[RECORDS SUPPLIED Boundary: Start]

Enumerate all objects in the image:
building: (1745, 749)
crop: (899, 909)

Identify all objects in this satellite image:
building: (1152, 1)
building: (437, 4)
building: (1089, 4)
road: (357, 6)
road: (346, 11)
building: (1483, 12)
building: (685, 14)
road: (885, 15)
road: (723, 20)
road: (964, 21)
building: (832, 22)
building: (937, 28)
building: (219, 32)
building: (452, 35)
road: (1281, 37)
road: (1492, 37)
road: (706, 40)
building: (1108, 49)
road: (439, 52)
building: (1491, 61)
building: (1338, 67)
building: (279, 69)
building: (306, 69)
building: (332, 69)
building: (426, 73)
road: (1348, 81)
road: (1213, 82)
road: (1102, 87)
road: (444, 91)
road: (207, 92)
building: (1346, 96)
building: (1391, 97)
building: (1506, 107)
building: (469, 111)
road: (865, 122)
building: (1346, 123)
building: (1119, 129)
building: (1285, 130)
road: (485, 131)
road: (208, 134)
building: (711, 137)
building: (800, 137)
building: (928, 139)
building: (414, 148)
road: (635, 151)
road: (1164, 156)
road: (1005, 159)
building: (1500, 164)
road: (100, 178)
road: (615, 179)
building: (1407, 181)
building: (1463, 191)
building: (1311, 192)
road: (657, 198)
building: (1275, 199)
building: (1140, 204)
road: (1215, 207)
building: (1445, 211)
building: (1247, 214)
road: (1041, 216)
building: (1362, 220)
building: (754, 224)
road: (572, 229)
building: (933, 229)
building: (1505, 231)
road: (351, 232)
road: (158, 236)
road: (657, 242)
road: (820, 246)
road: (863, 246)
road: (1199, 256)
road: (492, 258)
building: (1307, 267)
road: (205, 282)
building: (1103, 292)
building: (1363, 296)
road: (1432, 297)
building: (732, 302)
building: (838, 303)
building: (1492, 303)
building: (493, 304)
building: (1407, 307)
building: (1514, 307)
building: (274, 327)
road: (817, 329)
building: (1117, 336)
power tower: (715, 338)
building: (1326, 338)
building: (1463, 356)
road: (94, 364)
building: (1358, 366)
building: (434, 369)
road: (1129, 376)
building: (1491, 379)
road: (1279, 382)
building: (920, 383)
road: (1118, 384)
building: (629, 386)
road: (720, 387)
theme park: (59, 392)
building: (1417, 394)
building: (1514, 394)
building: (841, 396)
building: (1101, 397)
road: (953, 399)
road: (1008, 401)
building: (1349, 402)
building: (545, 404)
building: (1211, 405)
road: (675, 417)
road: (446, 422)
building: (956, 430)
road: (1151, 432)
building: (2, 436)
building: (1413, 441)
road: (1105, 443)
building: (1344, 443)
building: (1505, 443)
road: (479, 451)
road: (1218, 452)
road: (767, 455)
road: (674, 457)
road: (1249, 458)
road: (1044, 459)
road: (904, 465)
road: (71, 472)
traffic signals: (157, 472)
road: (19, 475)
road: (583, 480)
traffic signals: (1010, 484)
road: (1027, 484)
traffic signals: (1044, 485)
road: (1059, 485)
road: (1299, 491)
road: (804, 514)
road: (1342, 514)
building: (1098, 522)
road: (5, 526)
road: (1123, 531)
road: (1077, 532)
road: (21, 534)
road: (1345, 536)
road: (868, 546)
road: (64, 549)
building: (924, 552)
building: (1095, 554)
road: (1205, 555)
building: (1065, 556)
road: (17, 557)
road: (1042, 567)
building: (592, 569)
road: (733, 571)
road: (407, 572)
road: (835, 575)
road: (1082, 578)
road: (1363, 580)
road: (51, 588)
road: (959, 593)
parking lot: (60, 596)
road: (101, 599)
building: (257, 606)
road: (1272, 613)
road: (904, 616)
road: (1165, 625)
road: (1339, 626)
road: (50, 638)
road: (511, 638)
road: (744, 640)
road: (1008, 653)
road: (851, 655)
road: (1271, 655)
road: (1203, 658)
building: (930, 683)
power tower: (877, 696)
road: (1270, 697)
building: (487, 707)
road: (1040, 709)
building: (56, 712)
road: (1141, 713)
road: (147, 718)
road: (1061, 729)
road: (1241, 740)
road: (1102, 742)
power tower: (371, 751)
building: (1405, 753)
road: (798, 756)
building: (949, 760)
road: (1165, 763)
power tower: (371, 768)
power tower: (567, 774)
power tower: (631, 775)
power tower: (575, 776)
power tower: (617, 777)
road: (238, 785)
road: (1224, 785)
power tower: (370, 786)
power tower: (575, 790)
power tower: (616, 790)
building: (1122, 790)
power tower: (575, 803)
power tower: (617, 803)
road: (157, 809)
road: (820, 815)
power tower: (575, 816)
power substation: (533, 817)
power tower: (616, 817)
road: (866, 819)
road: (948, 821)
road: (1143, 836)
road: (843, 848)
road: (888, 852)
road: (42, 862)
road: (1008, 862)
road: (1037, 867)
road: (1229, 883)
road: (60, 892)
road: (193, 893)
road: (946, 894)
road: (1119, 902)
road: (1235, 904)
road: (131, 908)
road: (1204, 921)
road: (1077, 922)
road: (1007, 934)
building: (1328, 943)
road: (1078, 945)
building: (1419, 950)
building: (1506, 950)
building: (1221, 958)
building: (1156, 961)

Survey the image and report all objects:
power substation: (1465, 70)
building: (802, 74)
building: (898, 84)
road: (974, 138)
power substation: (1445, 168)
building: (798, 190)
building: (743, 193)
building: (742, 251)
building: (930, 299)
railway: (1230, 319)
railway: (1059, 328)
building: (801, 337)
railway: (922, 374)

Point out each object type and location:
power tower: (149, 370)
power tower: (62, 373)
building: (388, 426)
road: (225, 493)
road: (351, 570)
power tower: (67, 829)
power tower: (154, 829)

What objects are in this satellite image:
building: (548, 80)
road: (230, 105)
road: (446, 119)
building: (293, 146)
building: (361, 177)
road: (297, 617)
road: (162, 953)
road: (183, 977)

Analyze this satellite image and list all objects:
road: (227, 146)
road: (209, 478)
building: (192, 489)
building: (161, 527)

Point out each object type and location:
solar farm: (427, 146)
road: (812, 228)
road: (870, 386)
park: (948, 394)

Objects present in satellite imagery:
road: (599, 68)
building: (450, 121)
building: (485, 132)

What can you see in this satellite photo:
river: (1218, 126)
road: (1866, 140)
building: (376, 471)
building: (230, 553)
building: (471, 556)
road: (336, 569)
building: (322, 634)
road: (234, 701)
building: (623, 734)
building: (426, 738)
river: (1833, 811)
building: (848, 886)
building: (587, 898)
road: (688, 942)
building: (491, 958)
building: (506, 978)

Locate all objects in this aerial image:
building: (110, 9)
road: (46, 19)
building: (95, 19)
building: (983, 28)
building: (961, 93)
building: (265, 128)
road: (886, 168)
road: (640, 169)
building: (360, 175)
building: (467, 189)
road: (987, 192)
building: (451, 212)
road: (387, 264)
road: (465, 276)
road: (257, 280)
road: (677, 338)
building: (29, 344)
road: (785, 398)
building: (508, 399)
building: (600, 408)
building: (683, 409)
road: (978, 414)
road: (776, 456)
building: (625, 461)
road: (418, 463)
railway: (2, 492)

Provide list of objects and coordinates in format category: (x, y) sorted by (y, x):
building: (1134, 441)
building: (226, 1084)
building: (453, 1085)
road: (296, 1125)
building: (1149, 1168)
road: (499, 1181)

[RECORDS SUPPLIED Boundary: End]

- **WORK INSTRUCTION**
Tally the lines in the records that hold the word "railway", and state only the resulting number.

- **REPLY TO THE TASK**
4